#### ABOUT THIS TASK
Starting at the line with "none -> orange slope M2:O2 level 1 top O", return every line through the final one of the data, word for word. Pictures stay out.

#### DATA PROVIDED
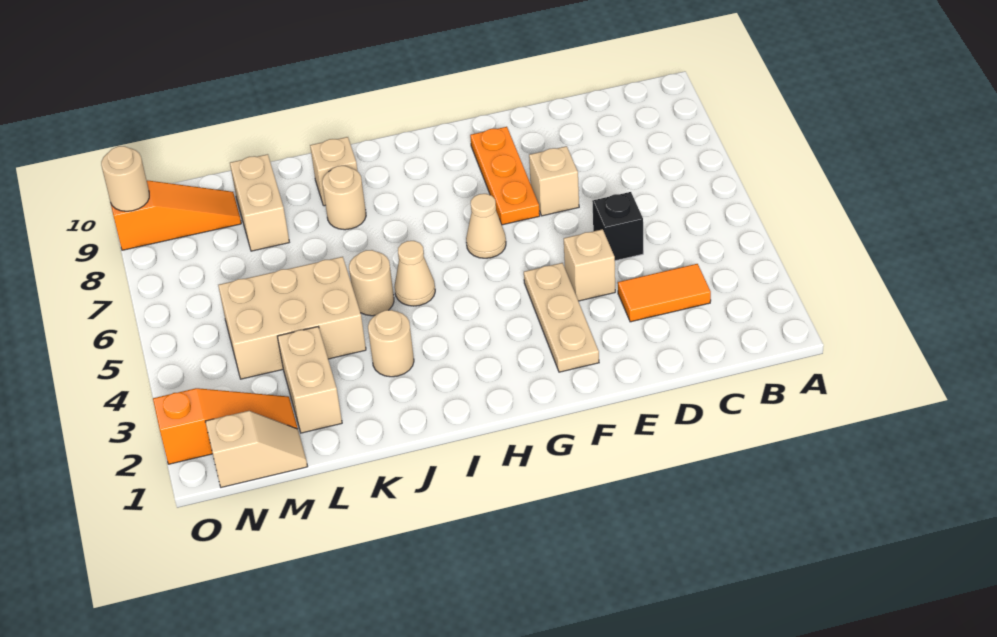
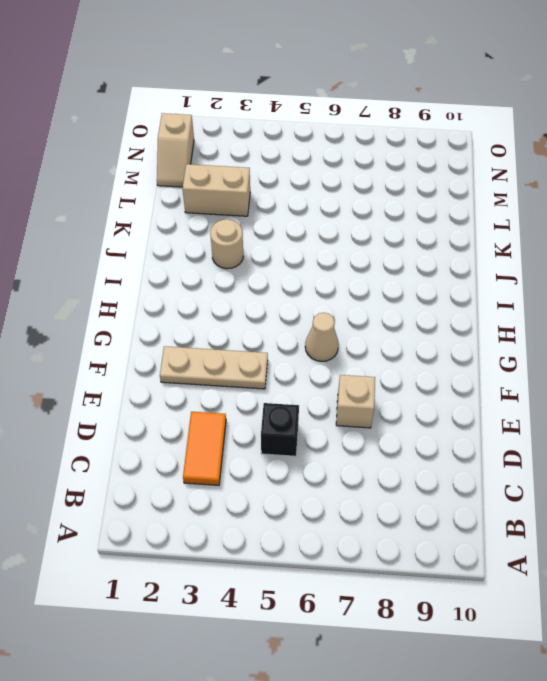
none -> tan brick E4 level 1
none -> orange plate F7:F9 level 1
none -> tan cone I5 level 1

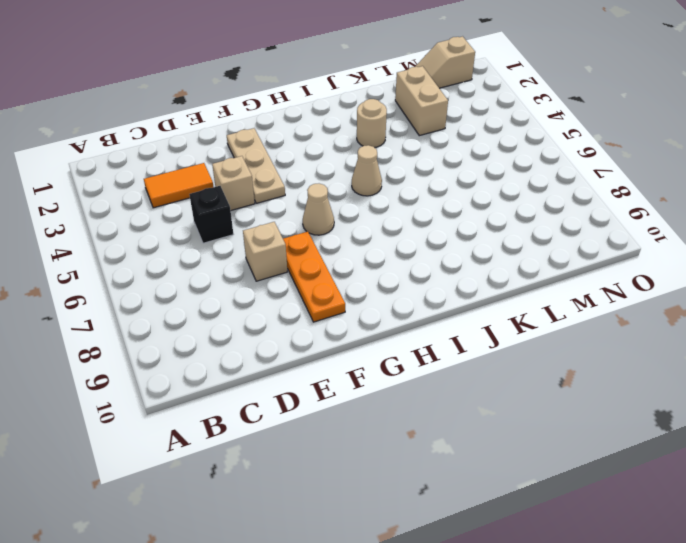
none -> tan round brick J5 level 1
none -> tan round brick J8 level 1
none -> tan brick J9 level 1

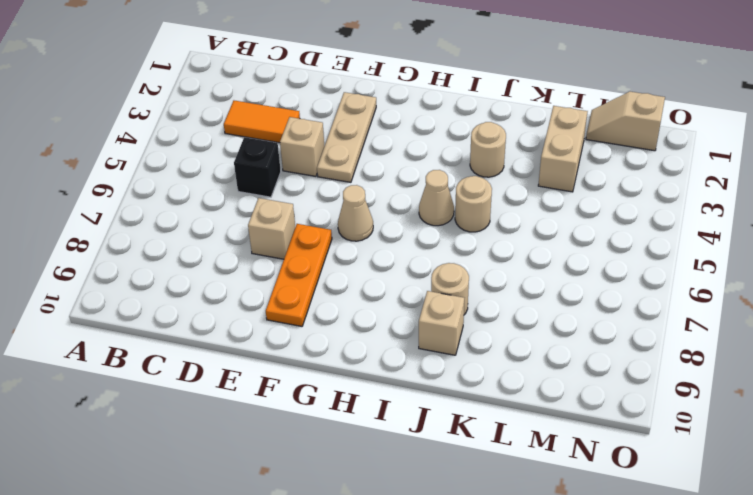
none -> tan brick K4:M5 level 1
none -> tan brick L8:L9 level 1
none -> orange slope M2:O2 level 1 top O

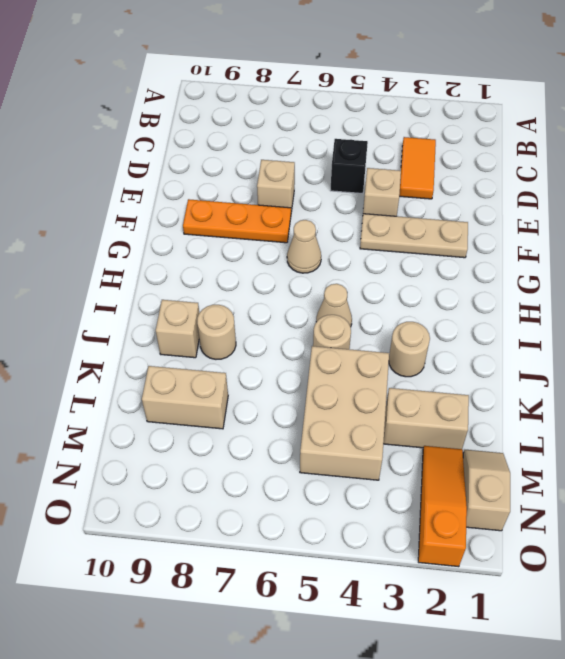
none -> orange slope M9:O9 level 1 top O
none -> tan round brick O9 level 2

#### TASK OUTPUT
none -> orange slope M2:O2 level 1 top O

none -> orange slope M9:O9 level 1 top O
none -> tan round brick O9 level 2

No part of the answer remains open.